Records excerpted from a collection:
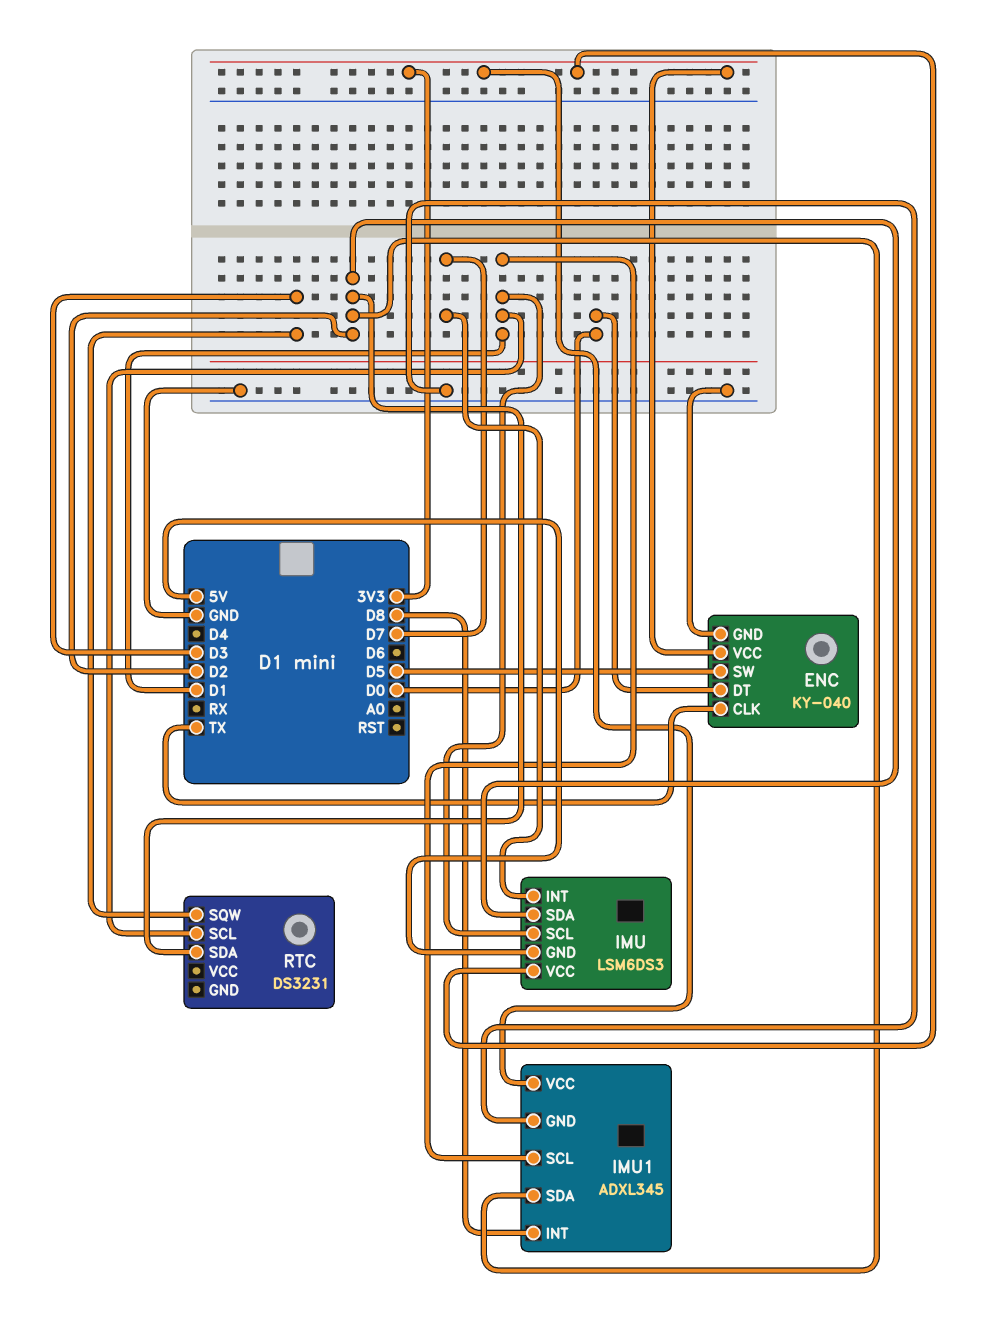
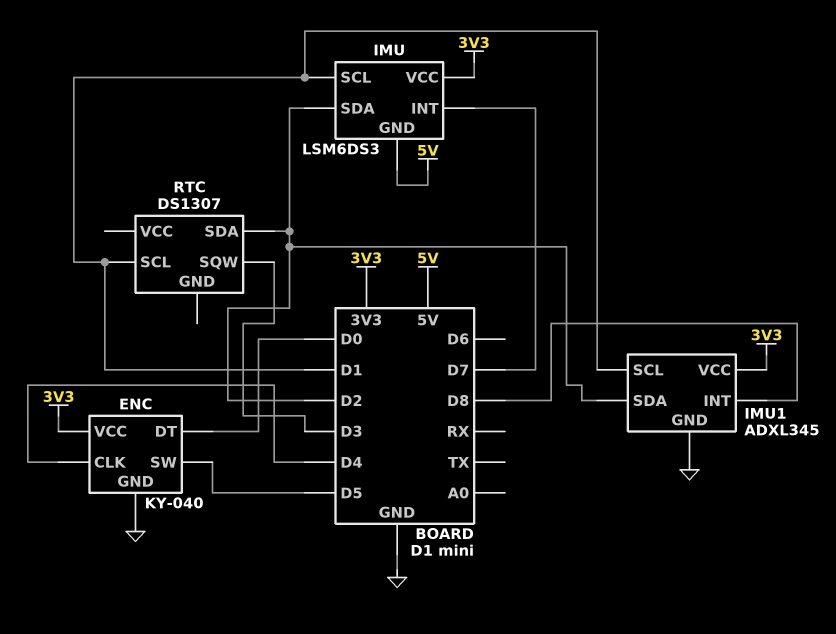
ENC pin CLK: TX -> D4
RTC: DS3231 -> DS1307

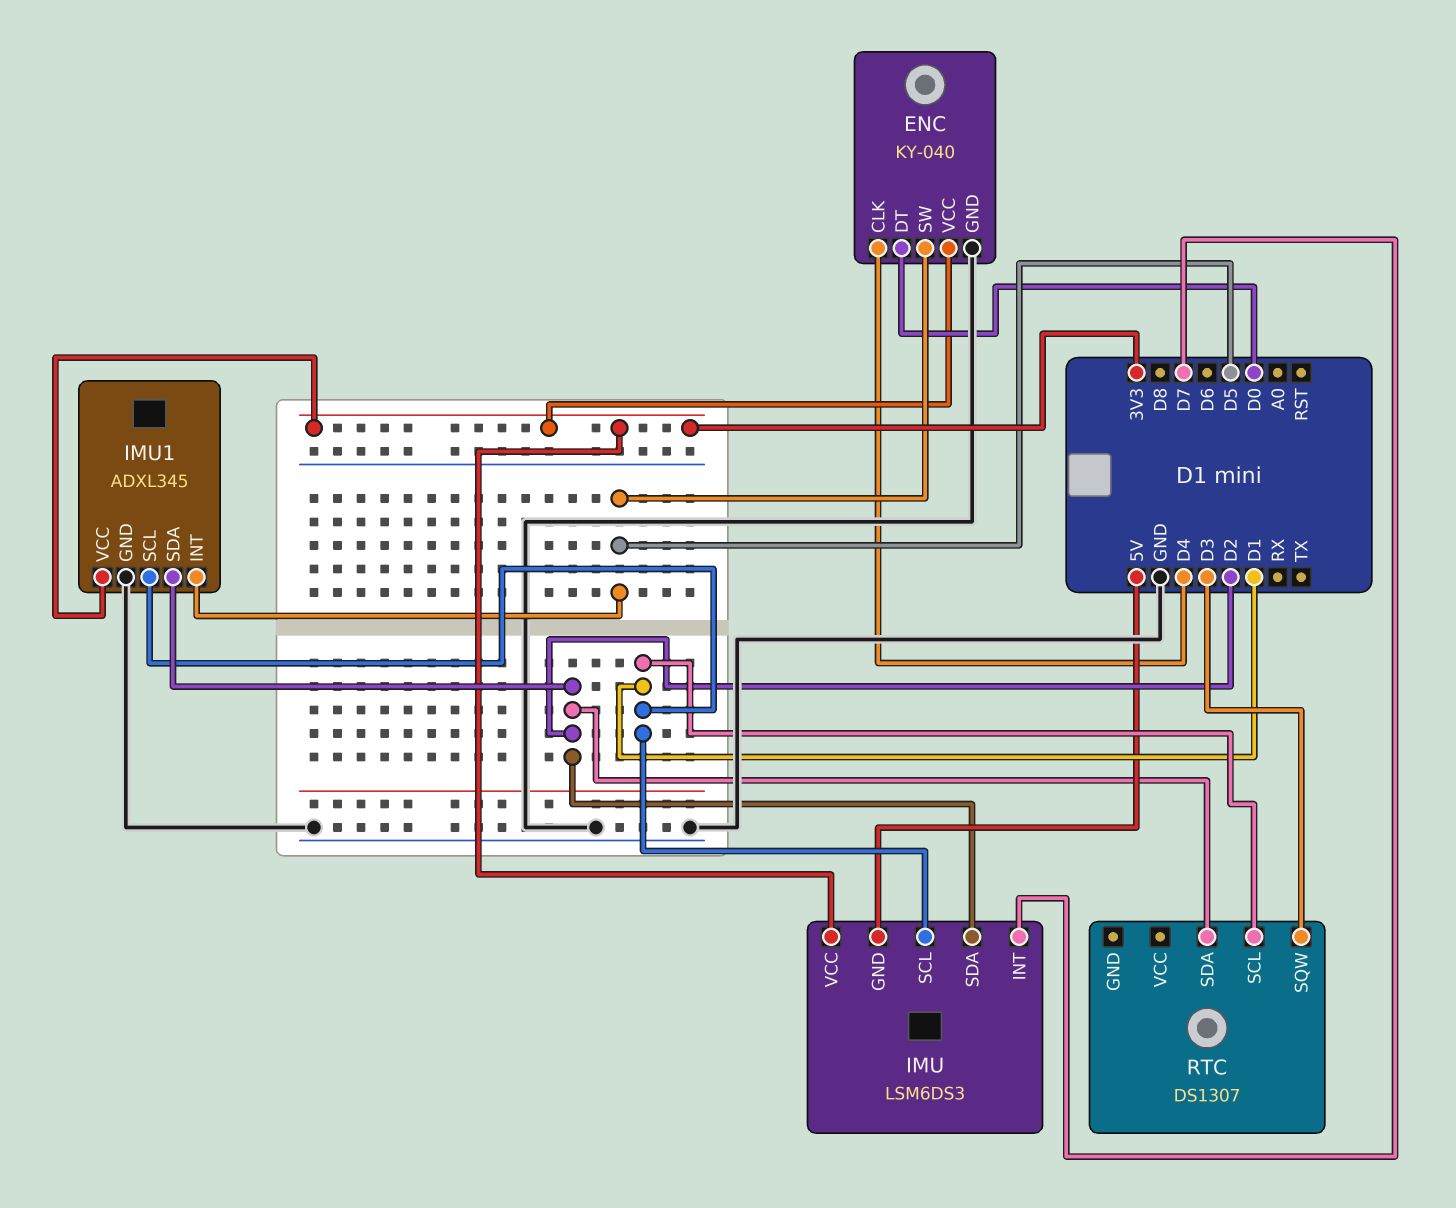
IMU1 pin INT: D8 -> D5

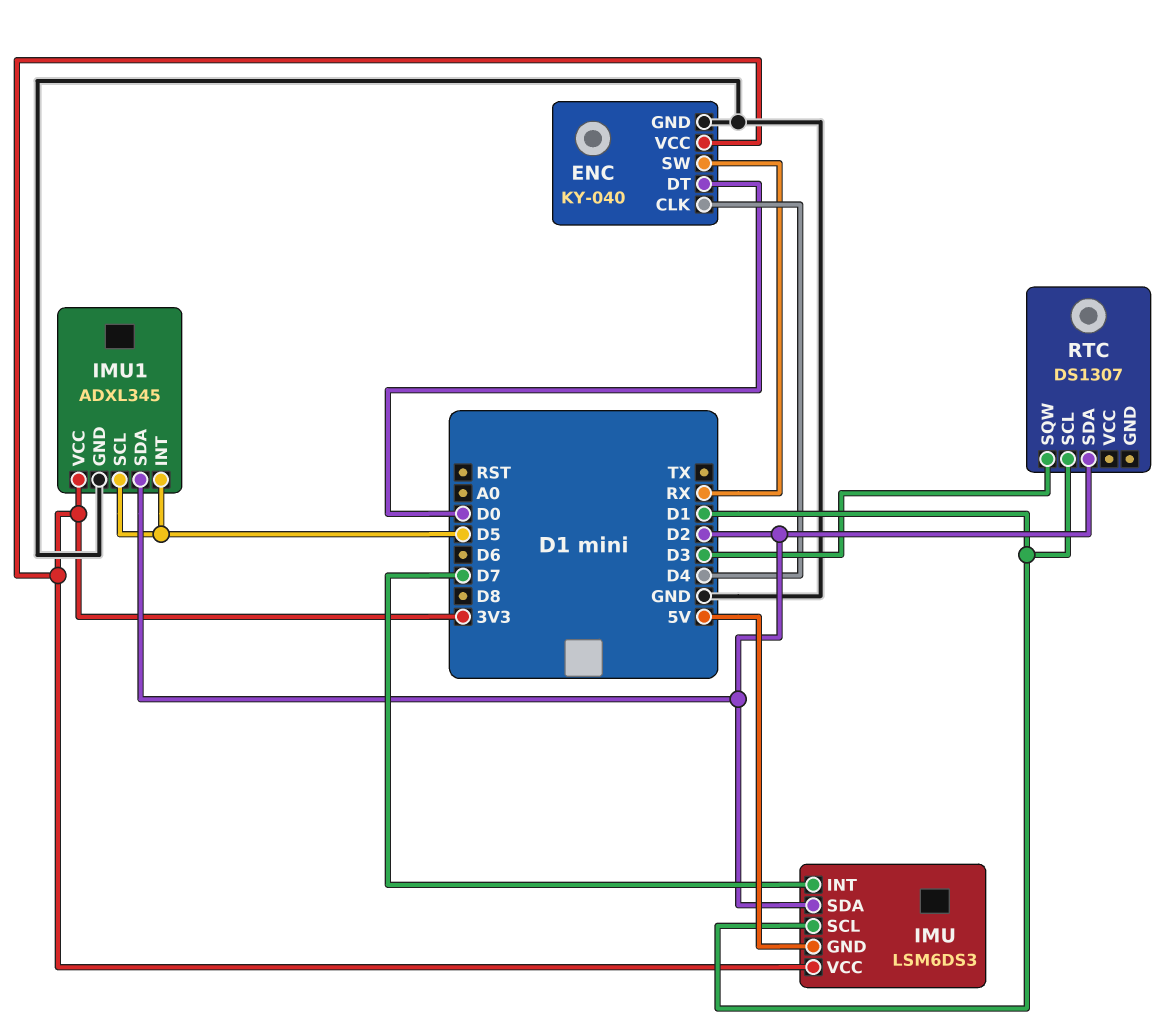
ENC pin SW: D5 -> RX
IMU1 pin SCL: D1 -> D5

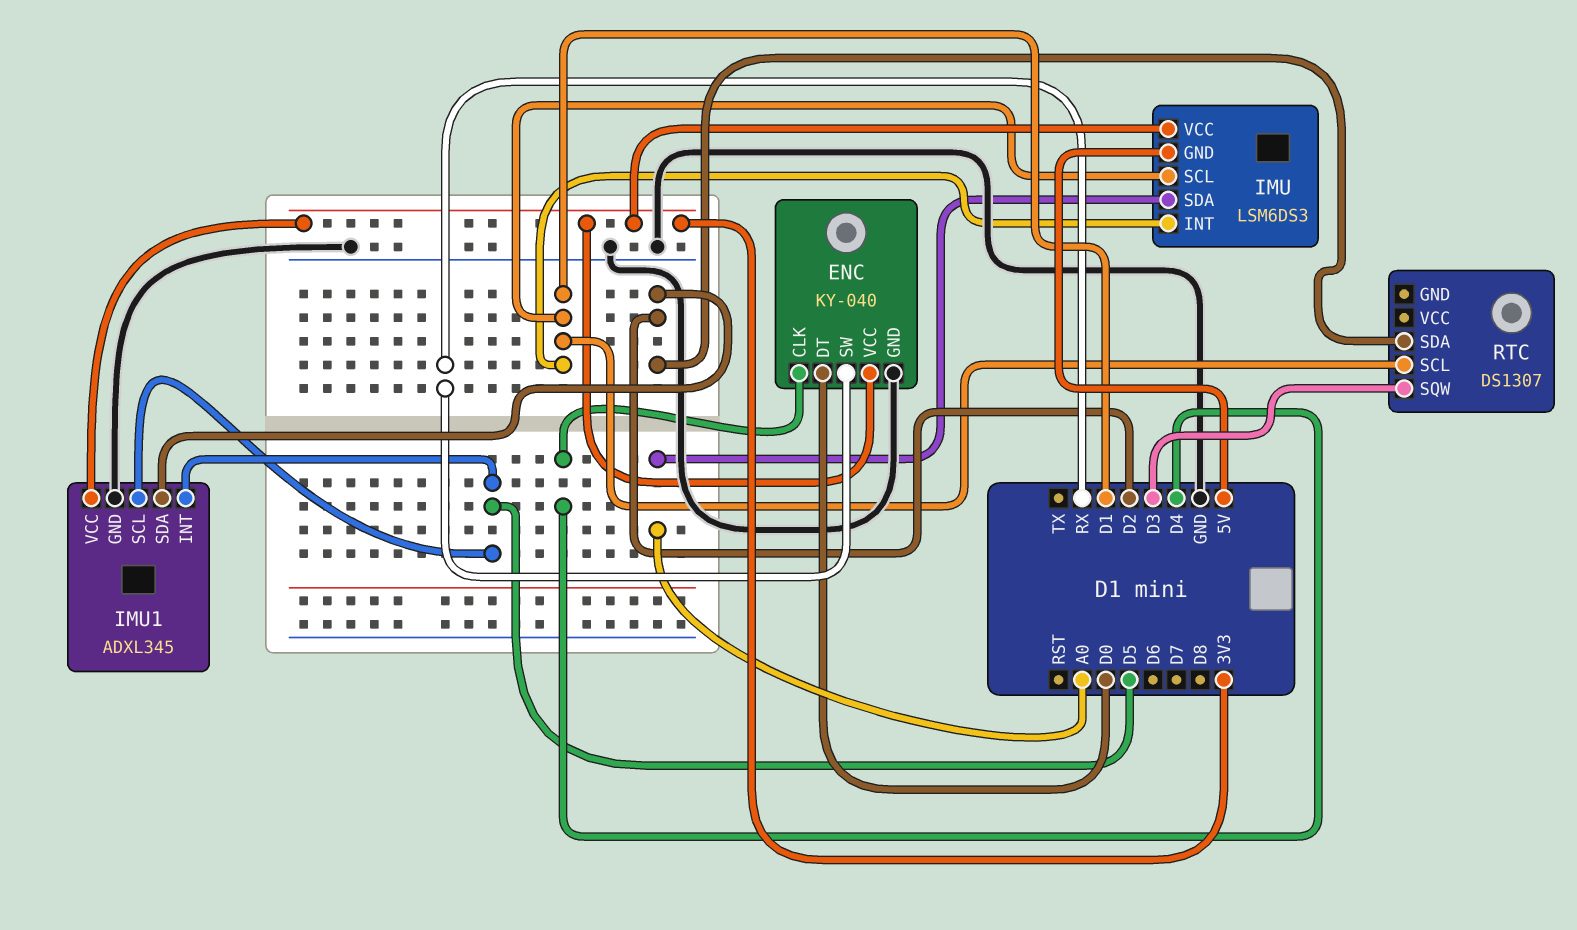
IMU pin INT: D7 -> D1
IMU pin SDA: D2 -> A0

**What the exercise asks**
Leave out each picture and extract the lines from the one containing "ENC pin SW: D5 -> RX" through the end of the records above, inclusive, exactly as they stand.

**Solution for this exercise**
ENC pin SW: D5 -> RX
IMU1 pin SCL: D1 -> D5

IMU pin INT: D7 -> D1
IMU pin SDA: D2 -> A0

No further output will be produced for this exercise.